Return each line of the data below that contains the string "green".

• _COLLECTED MATERIAL_
★ ★ ★ ★ ★ ★ ★

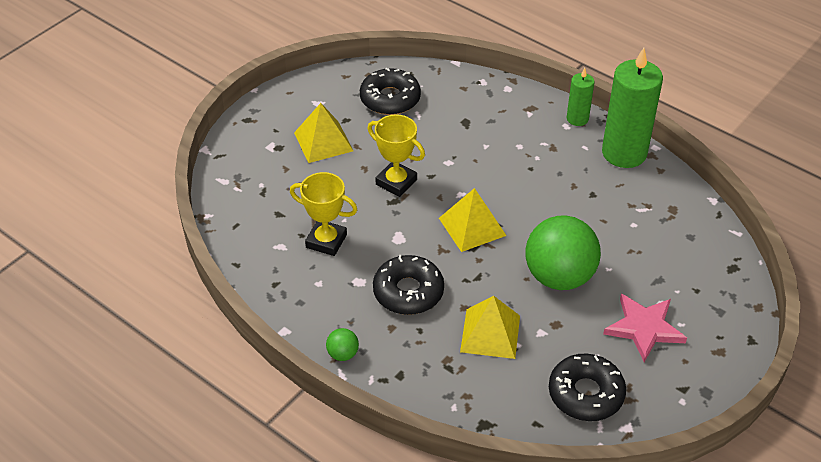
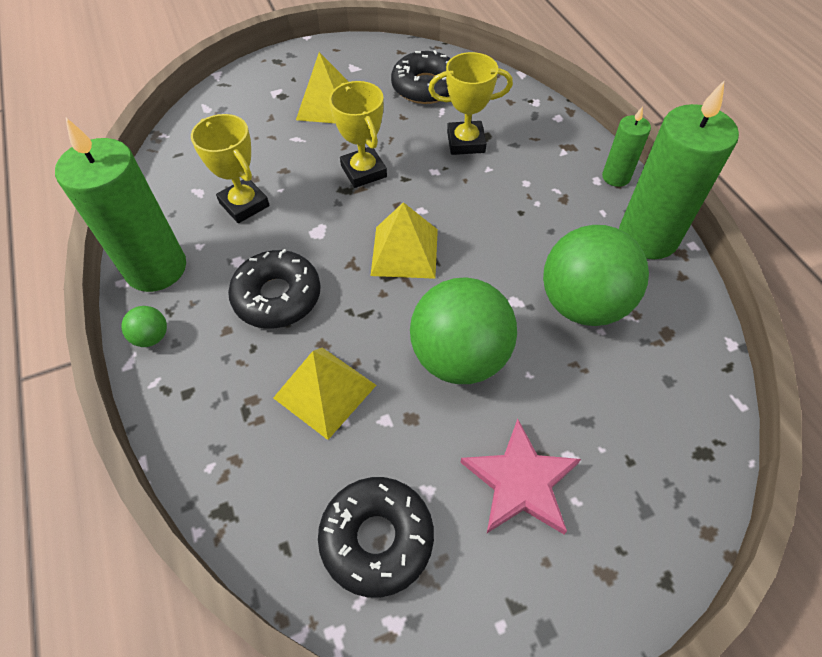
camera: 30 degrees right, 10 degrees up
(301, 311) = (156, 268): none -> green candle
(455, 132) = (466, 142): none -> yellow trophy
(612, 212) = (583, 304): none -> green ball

★ ★ ★ ★ ★ ★ ★

• _WRITTEN RESPONSE_
(301, 311) = (156, 268): none -> green candle
(612, 212) = (583, 304): none -> green ball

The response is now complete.